→ EXERCISE PROMPT:
Line by line, set down all the data below exactly, omitting any picture.

[Spatial reasoning data]

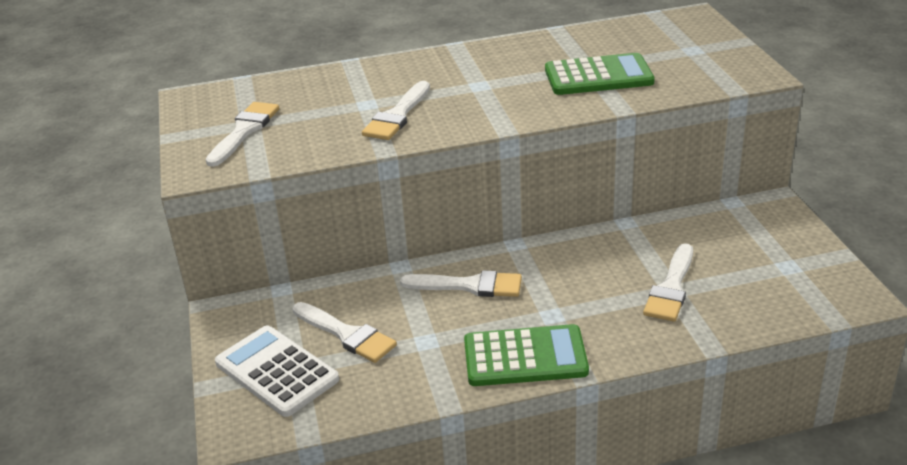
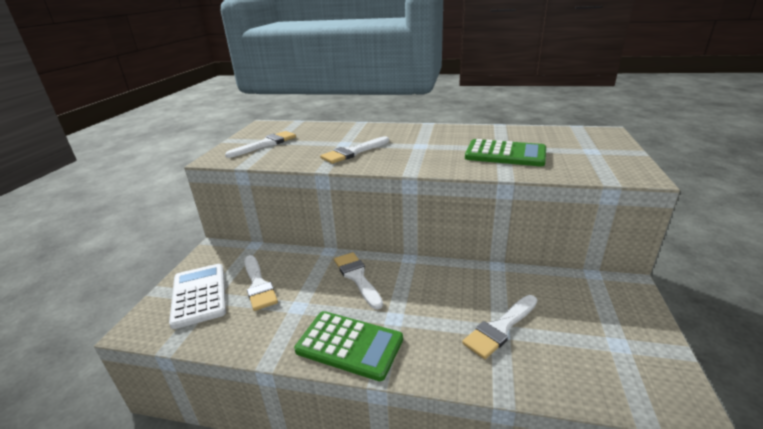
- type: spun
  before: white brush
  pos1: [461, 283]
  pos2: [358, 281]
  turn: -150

→ REPLY TO THE TASK:
- type: spun
  before: white brush
  pos1: [461, 283]
  pos2: [358, 281]
  turn: -150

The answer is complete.